■ **WHAT IS NEEDED**
Give back exactly the stretch of data below from the line holding "SD3 pin SCK: D1 -> D3" through the line holding "RGB pin B: D1 -> D5", both ends included, and leave the remaining lines out.

:: RECORDS SUPPLIED ::

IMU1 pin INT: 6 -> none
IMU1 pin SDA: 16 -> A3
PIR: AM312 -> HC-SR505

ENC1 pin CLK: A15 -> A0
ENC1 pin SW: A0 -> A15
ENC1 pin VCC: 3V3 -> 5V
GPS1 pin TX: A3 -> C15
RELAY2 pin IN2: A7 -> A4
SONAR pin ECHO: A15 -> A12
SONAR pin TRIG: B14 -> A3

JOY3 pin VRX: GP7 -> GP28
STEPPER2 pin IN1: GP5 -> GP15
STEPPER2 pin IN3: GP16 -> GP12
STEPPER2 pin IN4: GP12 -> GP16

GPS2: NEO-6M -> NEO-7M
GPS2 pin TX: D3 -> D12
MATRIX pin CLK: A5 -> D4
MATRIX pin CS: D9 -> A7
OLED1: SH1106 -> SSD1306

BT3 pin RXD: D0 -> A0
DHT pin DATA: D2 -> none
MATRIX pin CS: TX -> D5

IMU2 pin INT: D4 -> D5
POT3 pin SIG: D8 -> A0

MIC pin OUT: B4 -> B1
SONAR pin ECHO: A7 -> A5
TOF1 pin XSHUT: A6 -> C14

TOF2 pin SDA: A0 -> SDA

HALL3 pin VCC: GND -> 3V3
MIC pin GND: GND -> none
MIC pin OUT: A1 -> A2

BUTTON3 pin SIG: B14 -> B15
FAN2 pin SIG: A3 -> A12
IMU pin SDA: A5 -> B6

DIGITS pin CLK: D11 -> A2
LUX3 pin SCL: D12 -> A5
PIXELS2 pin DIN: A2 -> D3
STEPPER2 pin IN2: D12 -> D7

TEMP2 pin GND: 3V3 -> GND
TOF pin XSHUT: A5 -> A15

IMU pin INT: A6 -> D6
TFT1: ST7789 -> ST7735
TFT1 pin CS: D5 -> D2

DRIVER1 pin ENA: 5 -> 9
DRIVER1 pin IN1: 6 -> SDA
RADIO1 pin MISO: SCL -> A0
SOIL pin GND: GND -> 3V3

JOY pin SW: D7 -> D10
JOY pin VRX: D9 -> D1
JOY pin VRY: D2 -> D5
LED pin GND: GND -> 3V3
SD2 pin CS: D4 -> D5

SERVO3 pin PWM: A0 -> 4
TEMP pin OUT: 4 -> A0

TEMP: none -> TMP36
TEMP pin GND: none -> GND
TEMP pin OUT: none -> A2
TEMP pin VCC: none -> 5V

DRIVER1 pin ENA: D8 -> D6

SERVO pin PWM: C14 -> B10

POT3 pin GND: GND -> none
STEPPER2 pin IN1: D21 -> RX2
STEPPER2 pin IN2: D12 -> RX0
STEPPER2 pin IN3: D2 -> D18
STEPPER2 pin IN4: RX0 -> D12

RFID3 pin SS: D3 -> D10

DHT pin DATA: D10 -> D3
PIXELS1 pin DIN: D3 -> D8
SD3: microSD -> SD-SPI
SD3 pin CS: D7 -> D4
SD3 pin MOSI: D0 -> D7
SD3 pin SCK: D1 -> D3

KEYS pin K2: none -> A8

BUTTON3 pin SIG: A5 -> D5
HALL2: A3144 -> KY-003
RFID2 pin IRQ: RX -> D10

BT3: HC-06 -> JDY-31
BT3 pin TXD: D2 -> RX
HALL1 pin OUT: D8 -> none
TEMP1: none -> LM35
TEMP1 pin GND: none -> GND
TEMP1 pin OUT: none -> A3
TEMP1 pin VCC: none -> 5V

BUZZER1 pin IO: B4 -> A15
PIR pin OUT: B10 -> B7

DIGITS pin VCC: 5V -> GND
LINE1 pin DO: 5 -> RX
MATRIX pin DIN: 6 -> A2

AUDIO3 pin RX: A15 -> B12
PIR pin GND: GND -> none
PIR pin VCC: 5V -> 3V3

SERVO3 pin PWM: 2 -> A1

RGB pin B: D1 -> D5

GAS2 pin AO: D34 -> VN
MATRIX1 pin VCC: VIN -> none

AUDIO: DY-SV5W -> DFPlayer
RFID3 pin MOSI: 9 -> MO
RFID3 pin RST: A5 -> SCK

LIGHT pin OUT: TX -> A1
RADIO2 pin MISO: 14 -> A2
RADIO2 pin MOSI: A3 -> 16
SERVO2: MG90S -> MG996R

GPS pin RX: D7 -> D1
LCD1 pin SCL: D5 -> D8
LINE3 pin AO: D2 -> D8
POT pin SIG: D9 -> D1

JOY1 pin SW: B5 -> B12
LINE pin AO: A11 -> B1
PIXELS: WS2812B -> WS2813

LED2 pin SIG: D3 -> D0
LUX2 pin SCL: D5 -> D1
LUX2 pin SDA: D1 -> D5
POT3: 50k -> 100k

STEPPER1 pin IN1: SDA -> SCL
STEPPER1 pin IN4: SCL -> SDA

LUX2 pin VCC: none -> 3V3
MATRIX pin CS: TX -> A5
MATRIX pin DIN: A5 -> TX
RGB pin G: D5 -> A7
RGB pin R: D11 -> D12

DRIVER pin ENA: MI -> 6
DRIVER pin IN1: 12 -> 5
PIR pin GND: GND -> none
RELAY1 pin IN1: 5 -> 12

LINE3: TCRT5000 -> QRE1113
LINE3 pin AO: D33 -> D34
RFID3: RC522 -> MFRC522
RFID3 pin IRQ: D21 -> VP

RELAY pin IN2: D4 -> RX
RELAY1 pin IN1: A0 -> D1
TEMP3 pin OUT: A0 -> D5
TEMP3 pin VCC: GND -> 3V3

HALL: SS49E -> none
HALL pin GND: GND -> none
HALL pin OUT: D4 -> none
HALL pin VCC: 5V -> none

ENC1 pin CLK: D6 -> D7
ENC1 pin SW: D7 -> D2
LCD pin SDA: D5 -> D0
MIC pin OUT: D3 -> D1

:::

■ **RESULT OF THE EXERCISE**
SD3 pin SCK: D1 -> D3

KEYS pin K2: none -> A8

BUTTON3 pin SIG: A5 -> D5
HALL2: A3144 -> KY-003
RFID2 pin IRQ: RX -> D10

BT3: HC-06 -> JDY-31
BT3 pin TXD: D2 -> RX
HALL1 pin OUT: D8 -> none
TEMP1: none -> LM35
TEMP1 pin GND: none -> GND
TEMP1 pin OUT: none -> A3
TEMP1 pin VCC: none -> 5V

BUZZER1 pin IO: B4 -> A15
PIR pin OUT: B10 -> B7

DIGITS pin VCC: 5V -> GND
LINE1 pin DO: 5 -> RX
MATRIX pin DIN: 6 -> A2

AUDIO3 pin RX: A15 -> B12
PIR pin GND: GND -> none
PIR pin VCC: 5V -> 3V3

SERVO3 pin PWM: 2 -> A1

RGB pin B: D1 -> D5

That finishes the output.